(Data items)
----

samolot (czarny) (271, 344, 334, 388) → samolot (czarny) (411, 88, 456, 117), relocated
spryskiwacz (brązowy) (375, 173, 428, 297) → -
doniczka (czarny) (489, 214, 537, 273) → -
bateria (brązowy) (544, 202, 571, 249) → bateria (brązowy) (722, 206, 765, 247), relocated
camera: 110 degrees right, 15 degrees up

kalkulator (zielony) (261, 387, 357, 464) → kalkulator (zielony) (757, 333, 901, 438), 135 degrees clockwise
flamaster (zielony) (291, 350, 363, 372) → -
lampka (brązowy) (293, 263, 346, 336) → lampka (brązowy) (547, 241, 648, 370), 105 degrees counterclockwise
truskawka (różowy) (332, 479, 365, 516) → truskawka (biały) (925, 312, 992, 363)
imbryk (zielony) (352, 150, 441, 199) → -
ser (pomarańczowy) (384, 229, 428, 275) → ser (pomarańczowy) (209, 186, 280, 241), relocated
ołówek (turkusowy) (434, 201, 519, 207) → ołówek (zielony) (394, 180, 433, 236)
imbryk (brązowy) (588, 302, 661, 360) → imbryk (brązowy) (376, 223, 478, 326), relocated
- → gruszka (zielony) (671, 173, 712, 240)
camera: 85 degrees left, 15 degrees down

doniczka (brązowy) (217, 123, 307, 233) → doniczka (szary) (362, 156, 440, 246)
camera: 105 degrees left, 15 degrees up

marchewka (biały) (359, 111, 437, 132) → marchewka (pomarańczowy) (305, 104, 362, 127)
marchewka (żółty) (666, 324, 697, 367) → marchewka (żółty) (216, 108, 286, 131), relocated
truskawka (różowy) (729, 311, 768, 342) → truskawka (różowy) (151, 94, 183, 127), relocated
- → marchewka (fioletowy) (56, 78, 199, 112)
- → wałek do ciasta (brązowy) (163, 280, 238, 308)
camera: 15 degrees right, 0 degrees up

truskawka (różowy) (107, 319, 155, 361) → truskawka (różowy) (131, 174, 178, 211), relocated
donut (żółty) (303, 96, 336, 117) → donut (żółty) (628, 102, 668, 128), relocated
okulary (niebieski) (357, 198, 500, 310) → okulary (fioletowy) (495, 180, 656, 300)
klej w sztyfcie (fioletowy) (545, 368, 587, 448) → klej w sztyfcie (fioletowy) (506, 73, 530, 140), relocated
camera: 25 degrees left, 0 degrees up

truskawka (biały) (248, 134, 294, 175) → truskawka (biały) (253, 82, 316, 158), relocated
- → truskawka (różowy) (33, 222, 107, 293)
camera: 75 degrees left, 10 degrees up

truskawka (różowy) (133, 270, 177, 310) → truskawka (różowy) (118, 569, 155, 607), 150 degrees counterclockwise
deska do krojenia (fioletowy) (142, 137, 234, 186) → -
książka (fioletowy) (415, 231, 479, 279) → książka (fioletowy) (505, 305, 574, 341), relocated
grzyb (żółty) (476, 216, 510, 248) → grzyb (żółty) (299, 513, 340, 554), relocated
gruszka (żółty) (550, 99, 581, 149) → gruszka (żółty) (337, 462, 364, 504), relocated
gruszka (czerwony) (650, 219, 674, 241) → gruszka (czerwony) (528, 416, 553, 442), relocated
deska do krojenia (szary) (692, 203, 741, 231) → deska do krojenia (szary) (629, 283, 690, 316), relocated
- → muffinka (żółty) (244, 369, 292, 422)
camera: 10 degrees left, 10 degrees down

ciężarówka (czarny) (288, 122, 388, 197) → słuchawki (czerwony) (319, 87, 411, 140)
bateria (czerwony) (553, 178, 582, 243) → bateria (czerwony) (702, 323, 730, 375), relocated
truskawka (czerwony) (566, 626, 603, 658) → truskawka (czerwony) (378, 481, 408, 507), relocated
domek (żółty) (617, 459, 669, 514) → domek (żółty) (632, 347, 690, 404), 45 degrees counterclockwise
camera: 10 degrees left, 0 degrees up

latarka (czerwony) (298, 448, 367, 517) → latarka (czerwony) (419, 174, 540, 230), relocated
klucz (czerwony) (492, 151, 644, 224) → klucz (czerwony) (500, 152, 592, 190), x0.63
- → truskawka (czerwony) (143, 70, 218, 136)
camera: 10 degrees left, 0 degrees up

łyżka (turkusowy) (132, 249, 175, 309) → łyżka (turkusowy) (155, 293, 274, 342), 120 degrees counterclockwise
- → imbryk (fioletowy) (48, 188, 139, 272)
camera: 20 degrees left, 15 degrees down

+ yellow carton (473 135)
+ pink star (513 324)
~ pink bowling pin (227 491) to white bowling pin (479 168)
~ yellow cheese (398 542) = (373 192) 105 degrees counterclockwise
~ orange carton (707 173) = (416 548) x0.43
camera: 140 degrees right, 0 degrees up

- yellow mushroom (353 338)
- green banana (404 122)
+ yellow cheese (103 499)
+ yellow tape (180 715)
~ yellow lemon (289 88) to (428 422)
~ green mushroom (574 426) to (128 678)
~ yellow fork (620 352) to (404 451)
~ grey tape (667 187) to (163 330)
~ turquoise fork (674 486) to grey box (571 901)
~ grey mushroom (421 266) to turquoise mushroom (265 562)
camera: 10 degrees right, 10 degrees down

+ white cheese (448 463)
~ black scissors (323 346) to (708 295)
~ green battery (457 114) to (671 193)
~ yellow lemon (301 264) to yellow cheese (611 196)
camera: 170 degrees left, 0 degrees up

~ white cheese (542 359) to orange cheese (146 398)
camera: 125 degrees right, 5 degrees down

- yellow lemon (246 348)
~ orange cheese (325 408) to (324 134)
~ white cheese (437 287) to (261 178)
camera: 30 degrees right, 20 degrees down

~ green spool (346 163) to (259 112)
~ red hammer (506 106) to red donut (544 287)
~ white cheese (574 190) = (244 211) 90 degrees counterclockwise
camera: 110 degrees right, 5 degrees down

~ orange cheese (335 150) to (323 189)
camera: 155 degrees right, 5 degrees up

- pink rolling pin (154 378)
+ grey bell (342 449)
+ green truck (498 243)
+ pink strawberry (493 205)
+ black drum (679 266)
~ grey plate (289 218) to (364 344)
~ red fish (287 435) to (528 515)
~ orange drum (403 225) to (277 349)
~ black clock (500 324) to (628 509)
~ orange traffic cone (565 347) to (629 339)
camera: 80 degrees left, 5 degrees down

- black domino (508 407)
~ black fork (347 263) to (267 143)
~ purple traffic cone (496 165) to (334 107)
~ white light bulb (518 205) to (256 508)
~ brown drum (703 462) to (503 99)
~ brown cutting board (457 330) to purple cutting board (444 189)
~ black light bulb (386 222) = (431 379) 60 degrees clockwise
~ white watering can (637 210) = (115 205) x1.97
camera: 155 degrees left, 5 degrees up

----

Task instructions -
In the entries above, find the line holding "- → truskawka (czerwony) (143, 70, 218, 136)" and the line holding "- yellow lemon (246 348)"; print both of them and every line between, exactly, and nothing else.

Response box -
- → truskawka (czerwony) (143, 70, 218, 136)
camera: 10 degrees left, 0 degrees up

łyżka (turkusowy) (132, 249, 175, 309) → łyżka (turkusowy) (155, 293, 274, 342), 120 degrees counterclockwise
- → imbryk (fioletowy) (48, 188, 139, 272)
camera: 20 degrees left, 15 degrees down

+ yellow carton (473 135)
+ pink star (513 324)
~ pink bowling pin (227 491) to white bowling pin (479 168)
~ yellow cheese (398 542) = (373 192) 105 degrees counterclockwise
~ orange carton (707 173) = (416 548) x0.43
camera: 140 degrees right, 0 degrees up

- yellow mushroom (353 338)
- green banana (404 122)
+ yellow cheese (103 499)
+ yellow tape (180 715)
~ yellow lemon (289 88) to (428 422)
~ green mushroom (574 426) to (128 678)
~ yellow fork (620 352) to (404 451)
~ grey tape (667 187) to (163 330)
~ turquoise fork (674 486) to grey box (571 901)
~ grey mushroom (421 266) to turquoise mushroom (265 562)
camera: 10 degrees right, 10 degrees down

+ white cheese (448 463)
~ black scissors (323 346) to (708 295)
~ green battery (457 114) to (671 193)
~ yellow lemon (301 264) to yellow cheese (611 196)
camera: 170 degrees left, 0 degrees up

~ white cheese (542 359) to orange cheese (146 398)
camera: 125 degrees right, 5 degrees down

- yellow lemon (246 348)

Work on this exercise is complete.